▸ **EXERCISE OBJECTIVE**
Output exactly the lines below, starting with the line that has "The anillo (azul)" and going on through the line that has "Where the huevo", both included, and no other lines.

▸ **MATERIAL FOR THIS EXERCISE**
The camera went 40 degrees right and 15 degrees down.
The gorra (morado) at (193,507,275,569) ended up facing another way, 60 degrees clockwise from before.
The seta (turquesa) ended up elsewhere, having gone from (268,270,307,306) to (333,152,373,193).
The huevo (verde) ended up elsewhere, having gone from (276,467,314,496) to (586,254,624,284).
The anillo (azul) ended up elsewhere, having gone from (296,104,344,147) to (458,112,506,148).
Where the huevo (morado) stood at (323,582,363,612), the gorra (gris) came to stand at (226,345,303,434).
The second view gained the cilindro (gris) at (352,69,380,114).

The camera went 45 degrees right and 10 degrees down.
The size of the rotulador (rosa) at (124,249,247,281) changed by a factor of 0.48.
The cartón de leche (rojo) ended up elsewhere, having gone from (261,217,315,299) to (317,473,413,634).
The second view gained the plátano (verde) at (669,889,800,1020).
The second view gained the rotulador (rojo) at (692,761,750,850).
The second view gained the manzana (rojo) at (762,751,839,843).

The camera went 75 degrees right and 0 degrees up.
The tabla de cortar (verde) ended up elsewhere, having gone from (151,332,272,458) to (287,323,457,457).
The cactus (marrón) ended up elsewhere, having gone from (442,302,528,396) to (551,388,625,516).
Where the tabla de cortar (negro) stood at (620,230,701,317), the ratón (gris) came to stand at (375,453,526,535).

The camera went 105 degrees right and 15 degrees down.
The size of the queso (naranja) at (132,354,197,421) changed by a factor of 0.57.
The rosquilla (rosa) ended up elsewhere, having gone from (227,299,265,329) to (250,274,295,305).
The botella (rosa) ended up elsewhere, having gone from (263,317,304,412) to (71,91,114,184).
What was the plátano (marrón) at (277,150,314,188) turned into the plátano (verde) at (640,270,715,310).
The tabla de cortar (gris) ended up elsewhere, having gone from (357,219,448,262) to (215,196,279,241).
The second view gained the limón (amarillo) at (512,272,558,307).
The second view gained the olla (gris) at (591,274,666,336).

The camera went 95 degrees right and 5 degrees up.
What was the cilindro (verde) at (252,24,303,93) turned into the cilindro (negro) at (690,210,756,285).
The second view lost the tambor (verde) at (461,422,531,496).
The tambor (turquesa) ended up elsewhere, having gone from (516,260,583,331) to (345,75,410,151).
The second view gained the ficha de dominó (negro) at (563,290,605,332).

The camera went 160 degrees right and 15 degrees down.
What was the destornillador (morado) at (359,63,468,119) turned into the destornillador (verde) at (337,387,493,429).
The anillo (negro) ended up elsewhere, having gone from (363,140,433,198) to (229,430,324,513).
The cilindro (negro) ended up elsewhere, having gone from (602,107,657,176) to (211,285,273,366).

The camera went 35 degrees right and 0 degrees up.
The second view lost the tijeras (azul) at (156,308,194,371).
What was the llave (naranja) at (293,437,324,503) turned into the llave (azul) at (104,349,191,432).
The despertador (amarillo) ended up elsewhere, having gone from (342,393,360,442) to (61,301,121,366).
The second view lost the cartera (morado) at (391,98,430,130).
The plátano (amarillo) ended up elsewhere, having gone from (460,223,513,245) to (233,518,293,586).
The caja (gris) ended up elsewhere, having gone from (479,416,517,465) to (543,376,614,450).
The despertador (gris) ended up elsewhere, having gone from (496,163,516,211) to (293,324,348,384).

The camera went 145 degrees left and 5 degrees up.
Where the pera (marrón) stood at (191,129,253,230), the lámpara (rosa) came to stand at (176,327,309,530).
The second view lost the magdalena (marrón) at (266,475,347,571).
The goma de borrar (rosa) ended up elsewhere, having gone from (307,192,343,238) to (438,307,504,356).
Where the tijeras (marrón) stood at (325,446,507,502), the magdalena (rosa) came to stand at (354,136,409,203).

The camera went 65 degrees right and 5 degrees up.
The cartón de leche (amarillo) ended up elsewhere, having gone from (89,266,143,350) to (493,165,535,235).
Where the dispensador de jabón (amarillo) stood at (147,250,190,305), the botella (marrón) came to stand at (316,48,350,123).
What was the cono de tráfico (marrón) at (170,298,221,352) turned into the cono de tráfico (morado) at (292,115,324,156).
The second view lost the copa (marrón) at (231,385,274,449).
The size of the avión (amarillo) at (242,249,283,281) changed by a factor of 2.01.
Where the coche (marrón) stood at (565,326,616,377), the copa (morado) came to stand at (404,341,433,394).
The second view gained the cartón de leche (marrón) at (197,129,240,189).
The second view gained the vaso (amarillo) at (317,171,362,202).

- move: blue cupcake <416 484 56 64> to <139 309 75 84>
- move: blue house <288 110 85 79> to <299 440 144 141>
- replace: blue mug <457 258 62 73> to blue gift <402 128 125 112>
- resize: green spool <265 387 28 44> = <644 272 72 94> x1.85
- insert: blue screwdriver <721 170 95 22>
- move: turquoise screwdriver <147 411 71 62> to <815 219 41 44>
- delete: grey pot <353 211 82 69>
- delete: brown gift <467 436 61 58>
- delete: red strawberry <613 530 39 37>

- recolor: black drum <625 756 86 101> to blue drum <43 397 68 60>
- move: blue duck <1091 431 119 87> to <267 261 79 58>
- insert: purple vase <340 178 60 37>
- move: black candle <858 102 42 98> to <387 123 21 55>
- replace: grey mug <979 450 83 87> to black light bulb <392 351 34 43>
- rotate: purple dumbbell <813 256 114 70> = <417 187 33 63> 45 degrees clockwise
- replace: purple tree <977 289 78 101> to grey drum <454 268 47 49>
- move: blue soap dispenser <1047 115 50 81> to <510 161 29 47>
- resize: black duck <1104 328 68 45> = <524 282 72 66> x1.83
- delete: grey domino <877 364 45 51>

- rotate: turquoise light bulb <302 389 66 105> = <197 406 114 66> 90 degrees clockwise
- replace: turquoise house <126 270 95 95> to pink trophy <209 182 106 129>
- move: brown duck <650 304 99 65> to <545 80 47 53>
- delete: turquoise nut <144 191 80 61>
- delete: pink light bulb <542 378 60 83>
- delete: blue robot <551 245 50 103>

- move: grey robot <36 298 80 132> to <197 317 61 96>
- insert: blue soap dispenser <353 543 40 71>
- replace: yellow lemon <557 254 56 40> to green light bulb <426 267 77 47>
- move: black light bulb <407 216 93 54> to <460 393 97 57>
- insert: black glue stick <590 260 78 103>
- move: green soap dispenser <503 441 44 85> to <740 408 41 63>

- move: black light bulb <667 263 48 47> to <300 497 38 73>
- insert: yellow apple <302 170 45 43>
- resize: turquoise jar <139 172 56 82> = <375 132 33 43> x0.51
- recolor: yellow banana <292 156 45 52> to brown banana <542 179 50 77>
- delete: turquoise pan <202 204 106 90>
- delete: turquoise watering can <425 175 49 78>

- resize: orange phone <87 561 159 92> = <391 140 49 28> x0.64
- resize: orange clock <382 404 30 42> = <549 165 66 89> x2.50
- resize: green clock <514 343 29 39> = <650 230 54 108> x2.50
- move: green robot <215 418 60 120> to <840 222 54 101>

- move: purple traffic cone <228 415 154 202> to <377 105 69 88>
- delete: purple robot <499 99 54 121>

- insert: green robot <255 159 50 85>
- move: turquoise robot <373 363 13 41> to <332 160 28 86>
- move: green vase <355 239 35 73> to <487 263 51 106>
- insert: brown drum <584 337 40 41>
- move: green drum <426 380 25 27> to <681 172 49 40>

▸ **COMPLETED TASK**
The anillo (azul) ended up elsewhere, having gone from (296,104,344,147) to (458,112,506,148).
Where the huevo (morado) stood at (323,582,363,612), the gorra (gris) came to stand at (226,345,303,434).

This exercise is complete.